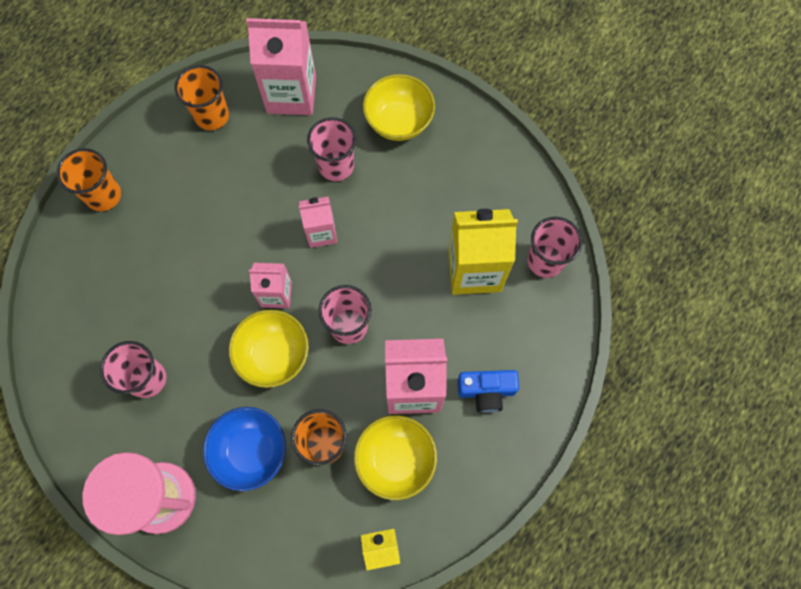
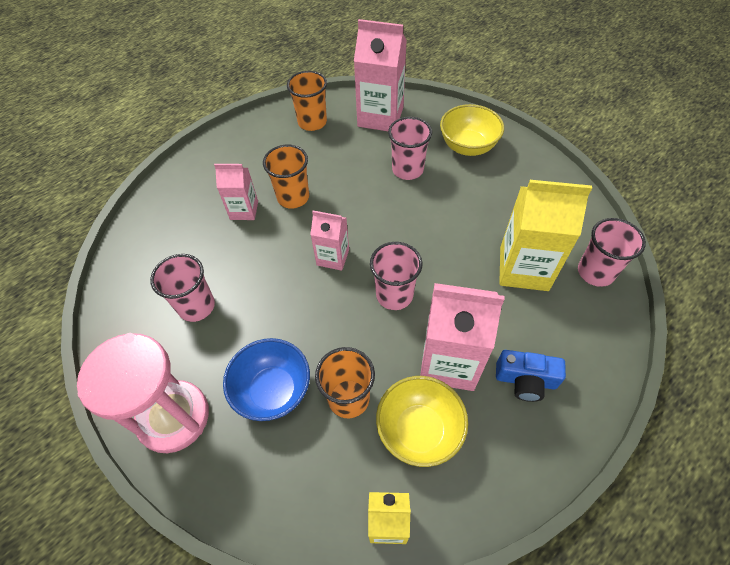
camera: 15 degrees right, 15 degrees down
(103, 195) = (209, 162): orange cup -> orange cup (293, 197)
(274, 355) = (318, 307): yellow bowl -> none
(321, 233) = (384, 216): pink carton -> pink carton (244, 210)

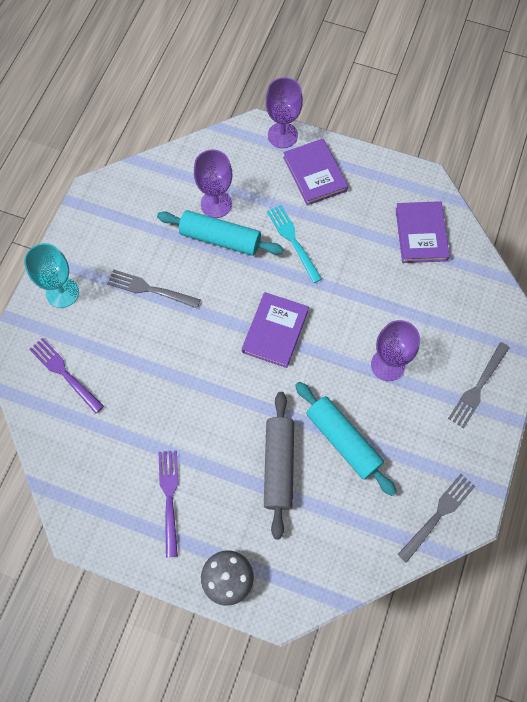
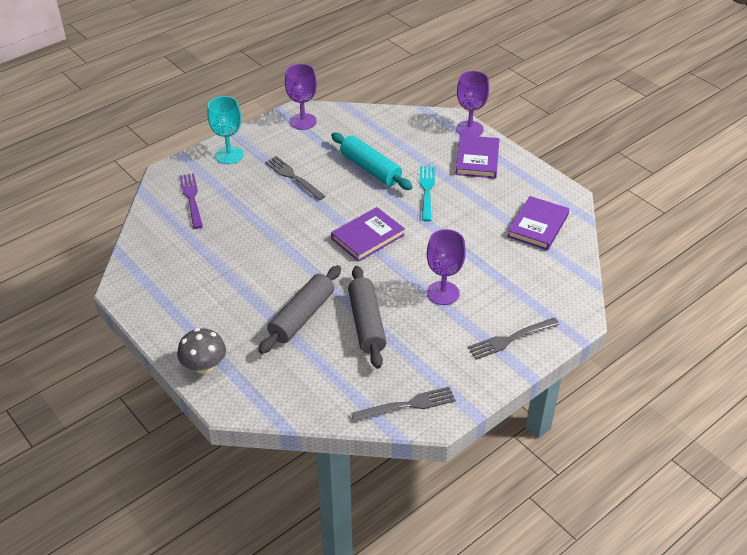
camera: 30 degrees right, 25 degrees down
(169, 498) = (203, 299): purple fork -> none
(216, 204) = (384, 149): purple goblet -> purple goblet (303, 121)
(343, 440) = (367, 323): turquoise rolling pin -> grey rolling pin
◆ ◆ ◆ ◆
• _Problem details_
Leave out the pictures and transcribe the entries above exactly.

• _Answer space_
camera: 15 degrees right, 15 degrees down
(103, 195) = (209, 162): orange cup -> orange cup (293, 197)
(274, 355) = (318, 307): yellow bowl -> none
(321, 233) = (384, 216): pink carton -> pink carton (244, 210)

camera: 30 degrees right, 25 degrees down
(169, 498) = (203, 299): purple fork -> none
(216, 204) = (384, 149): purple goblet -> purple goblet (303, 121)
(343, 440) = (367, 323): turquoise rolling pin -> grey rolling pin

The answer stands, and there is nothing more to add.